━━━━━ Available data
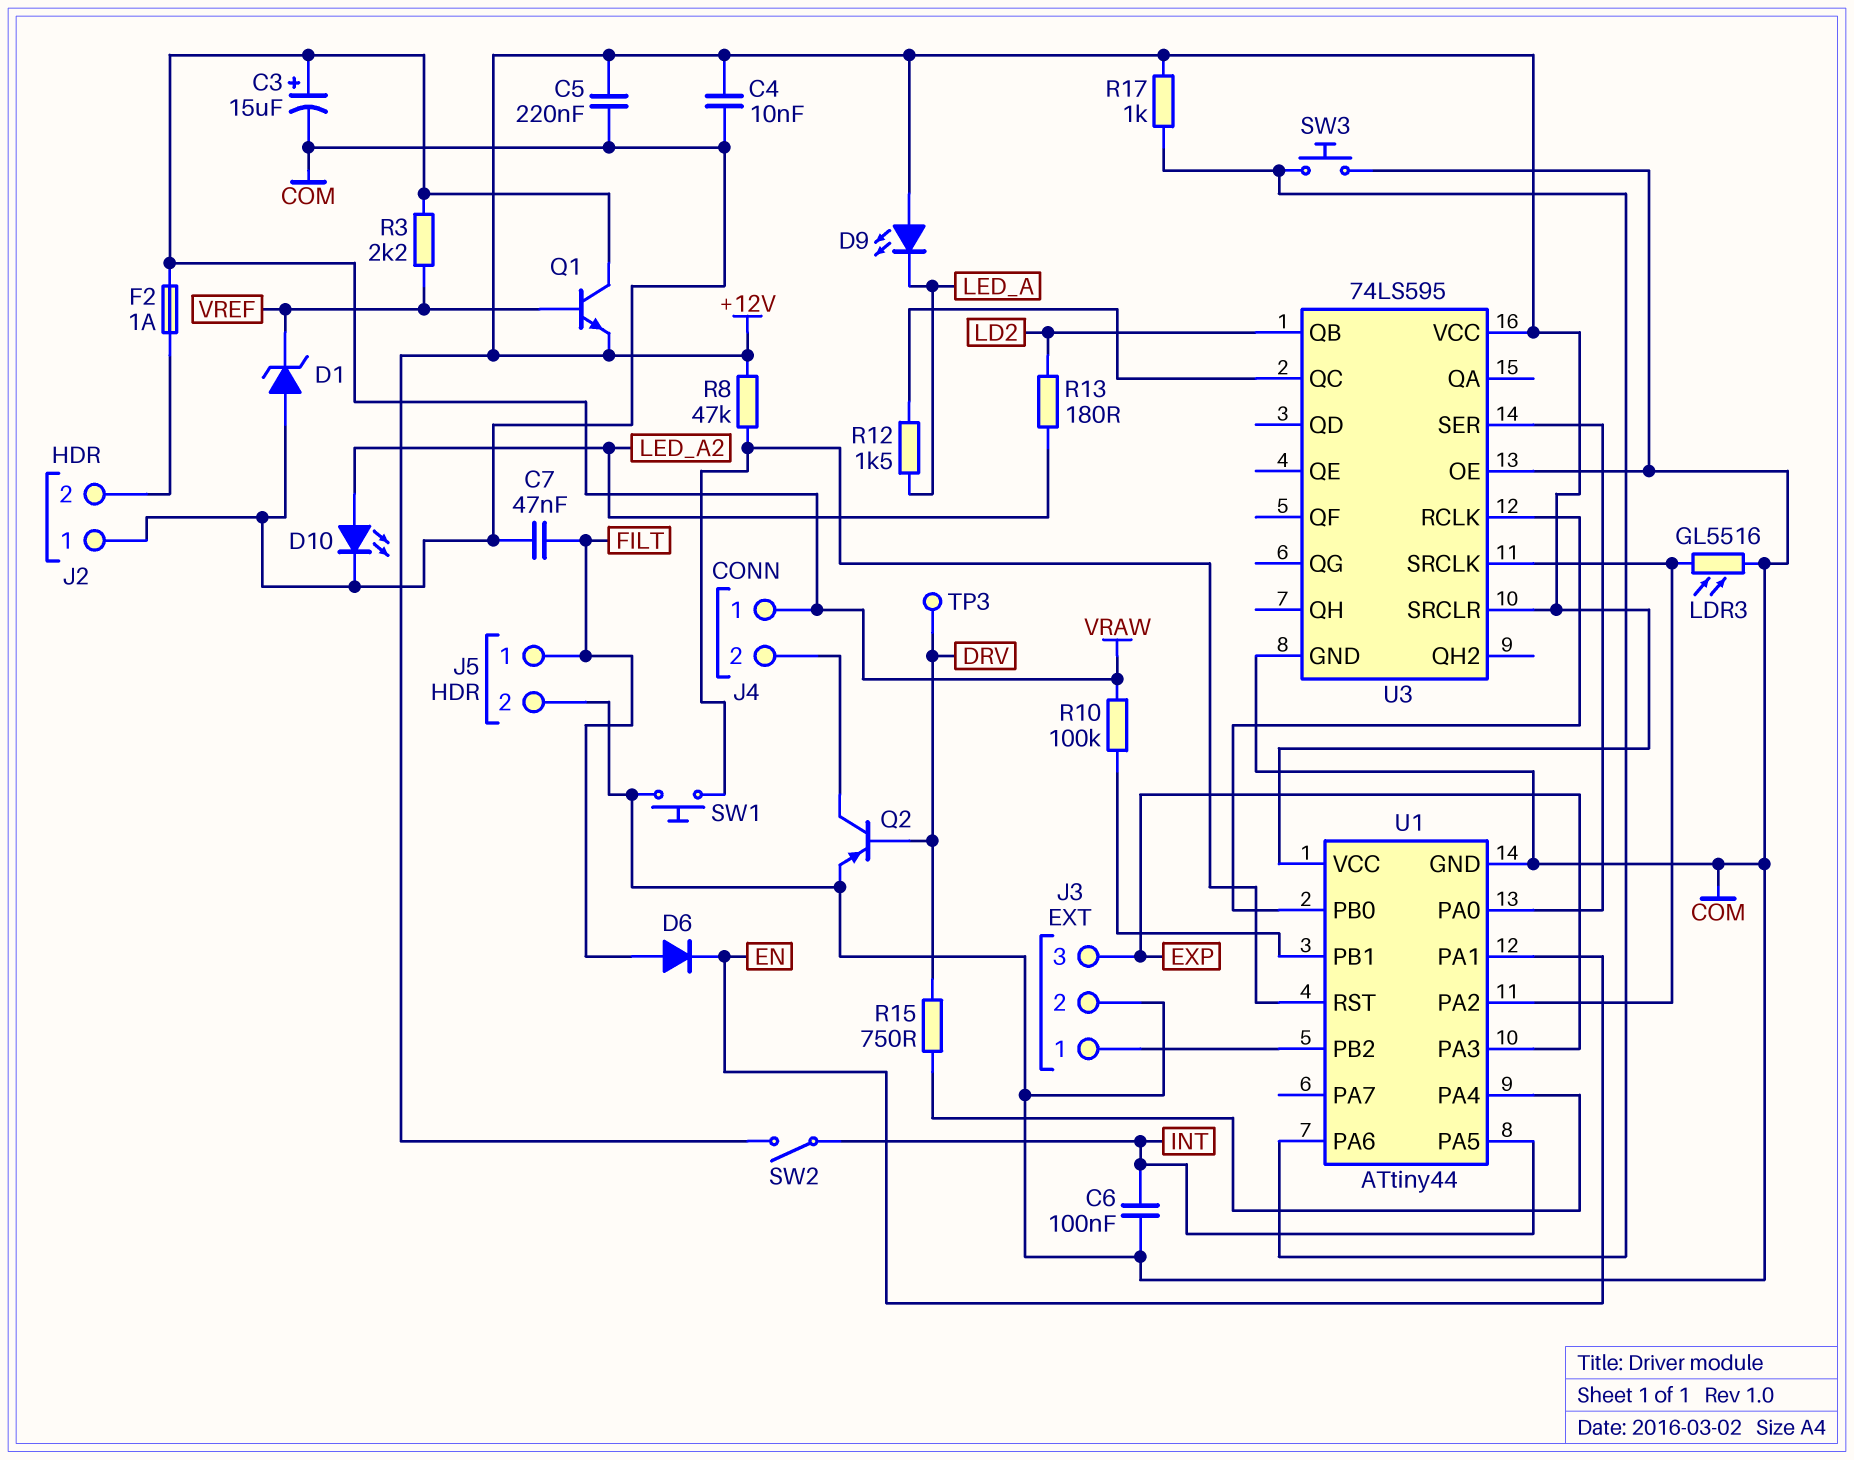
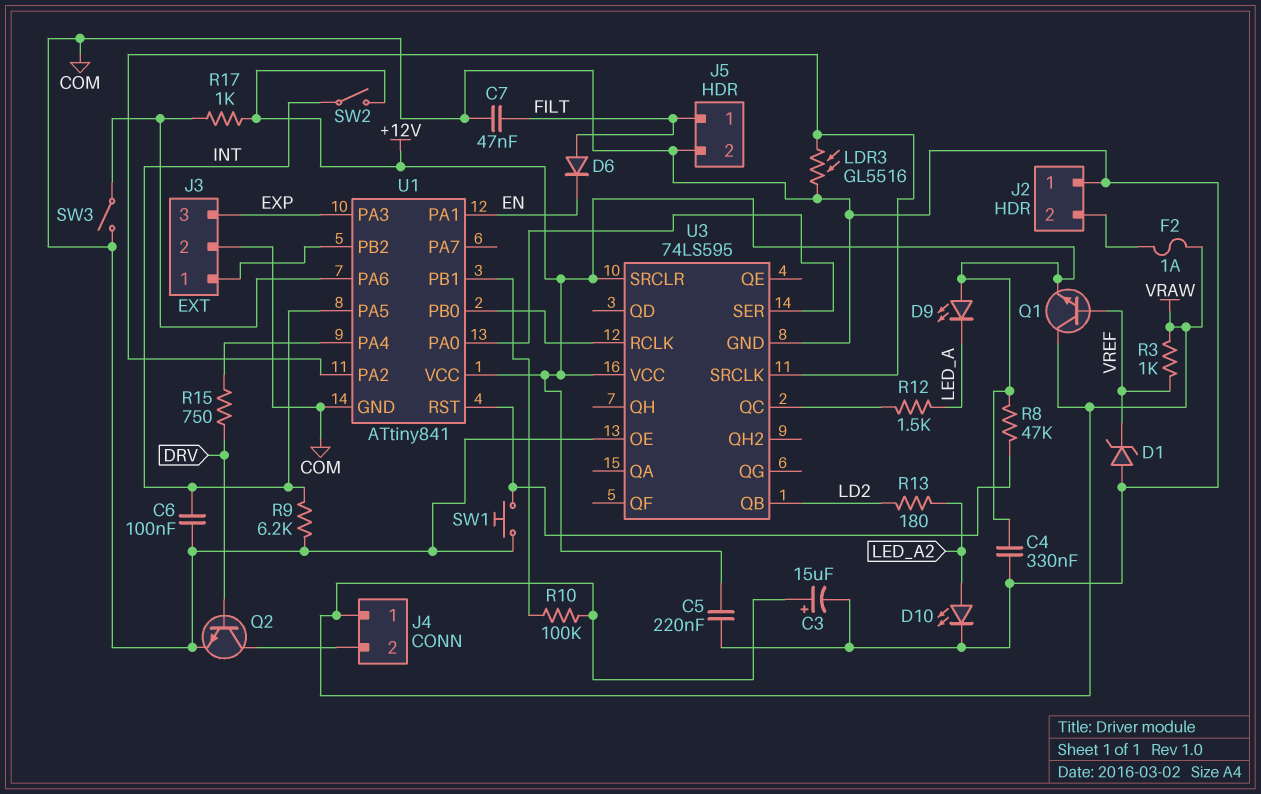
C4: 10nF (+12V, COM) -> 330nF (+12V, COM)
Q2: PNP (B DRV, C J4/2, E COM) -> NPN (B DRV, C J4/2, E COM)
R3: 2.2k (VRAW, VREF) -> 1k (VRAW, VREF)
R9: none -> 6.2k (COM, INT)
SW3: button (COM, U1/PA6) -> switch (COM, U1/PA6)
TP3: test point (DRV) -> none
U1: ATtiny44 -> ATtiny841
━━━━━━━━━━
Task directions:
Transcribe the records above exactly, without images.

Completed task:
C4: 10nF (+12V, COM) -> 330nF (+12V, COM)
Q2: PNP (B DRV, C J4/2, E COM) -> NPN (B DRV, C J4/2, E COM)
R3: 2.2k (VRAW, VREF) -> 1k (VRAW, VREF)
R9: none -> 6.2k (COM, INT)
SW3: button (COM, U1/PA6) -> switch (COM, U1/PA6)
TP3: test point (DRV) -> none
U1: ATtiny44 -> ATtiny841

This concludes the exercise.